* BEGIN *

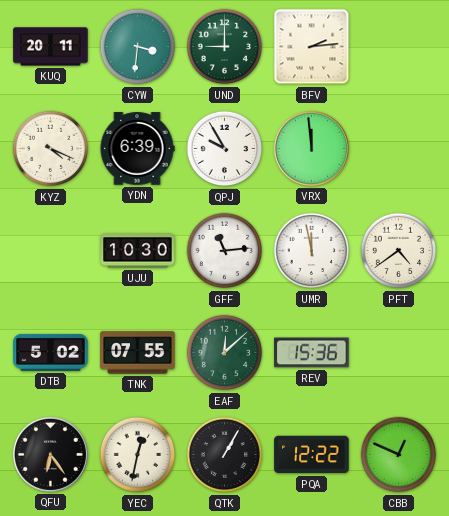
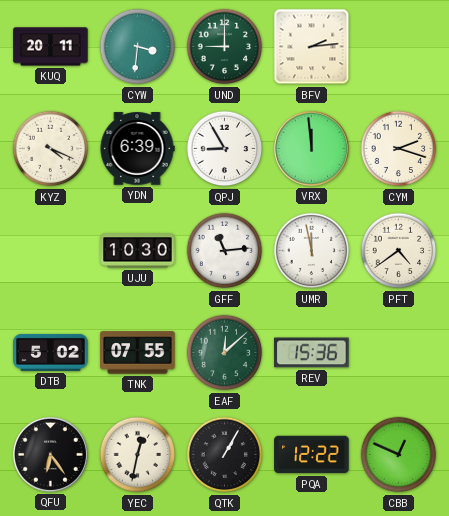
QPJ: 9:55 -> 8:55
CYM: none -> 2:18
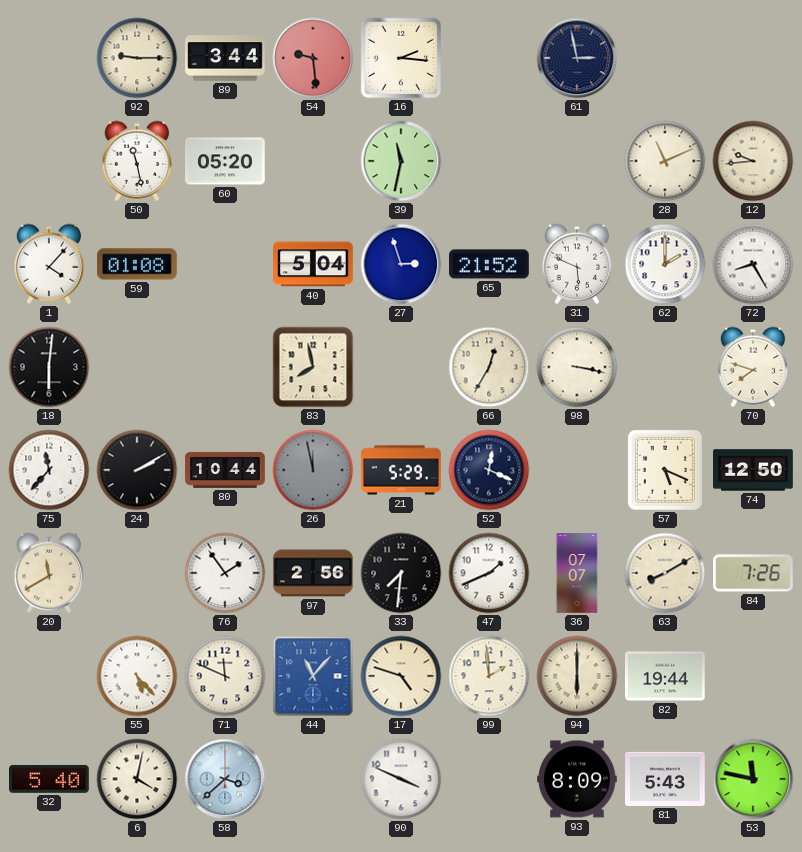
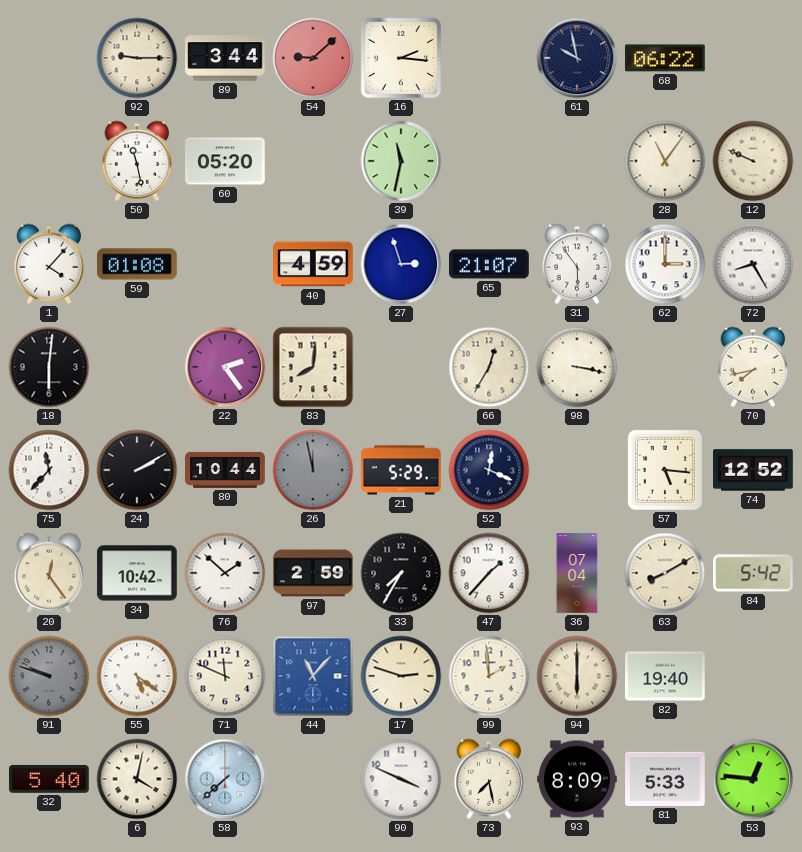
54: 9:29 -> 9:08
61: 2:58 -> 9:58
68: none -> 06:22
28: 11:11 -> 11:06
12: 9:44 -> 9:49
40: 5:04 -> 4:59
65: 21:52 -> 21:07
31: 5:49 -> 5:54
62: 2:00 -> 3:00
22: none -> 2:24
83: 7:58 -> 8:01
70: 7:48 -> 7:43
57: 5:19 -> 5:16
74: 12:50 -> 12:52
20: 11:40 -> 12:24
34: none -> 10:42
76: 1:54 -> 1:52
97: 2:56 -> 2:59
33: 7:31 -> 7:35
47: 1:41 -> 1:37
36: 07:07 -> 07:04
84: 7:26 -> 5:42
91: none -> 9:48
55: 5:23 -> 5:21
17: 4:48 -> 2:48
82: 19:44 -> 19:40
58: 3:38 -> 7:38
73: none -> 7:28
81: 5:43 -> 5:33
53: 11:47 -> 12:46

* END *

▶ [Task description] Return every line of the material above unchanged, leaving out the pictures.

▶ [The output]
QPJ: 9:55 -> 8:55
CYM: none -> 2:18
54: 9:29 -> 9:08
61: 2:58 -> 9:58
68: none -> 06:22
28: 11:11 -> 11:06
12: 9:44 -> 9:49
40: 5:04 -> 4:59
65: 21:52 -> 21:07
31: 5:49 -> 5:54
62: 2:00 -> 3:00
22: none -> 2:24
83: 7:58 -> 8:01
70: 7:48 -> 7:43
57: 5:19 -> 5:16
74: 12:50 -> 12:52
20: 11:40 -> 12:24
34: none -> 10:42
76: 1:54 -> 1:52
97: 2:56 -> 2:59
33: 7:31 -> 7:35
47: 1:41 -> 1:37
36: 07:07 -> 07:04
84: 7:26 -> 5:42
91: none -> 9:48
55: 5:23 -> 5:21
17: 4:48 -> 2:48
82: 19:44 -> 19:40
58: 3:38 -> 7:38
73: none -> 7:28
81: 5:43 -> 5:33
53: 11:47 -> 12:46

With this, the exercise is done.